> Instructions to follow
Quote all of the data exactly as given. Skip every picture it contains.

————

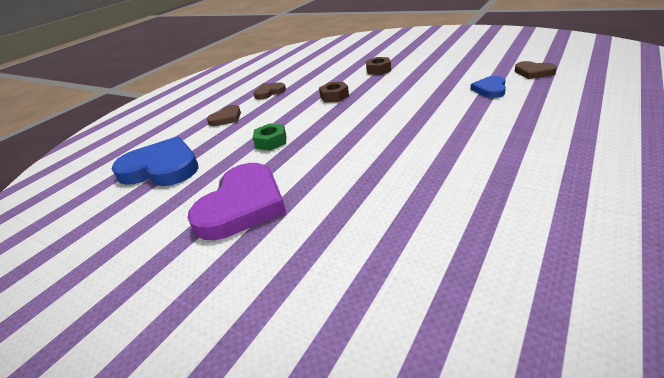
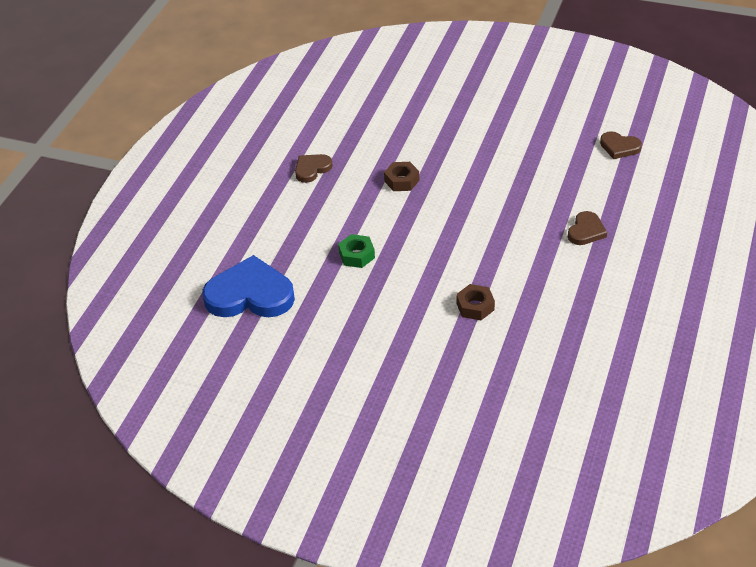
camera: 15 degrees left, 10 degrees up
purple heart [188,163,286,240] -> none
brown heart [207,105,241,126] -> brown heart moved to [568,211,607,245]
brown nut [366,57,391,75] -> brown nut moved to [456,284,495,320]
blue heart [470,76,506,98] -> none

————

> Answer space
camera: 15 degrees left, 10 degrees up
purple heart [188,163,286,240] -> none
brown heart [207,105,241,126] -> brown heart moved to [568,211,607,245]
brown nut [366,57,391,75] -> brown nut moved to [456,284,495,320]
blue heart [470,76,506,98] -> none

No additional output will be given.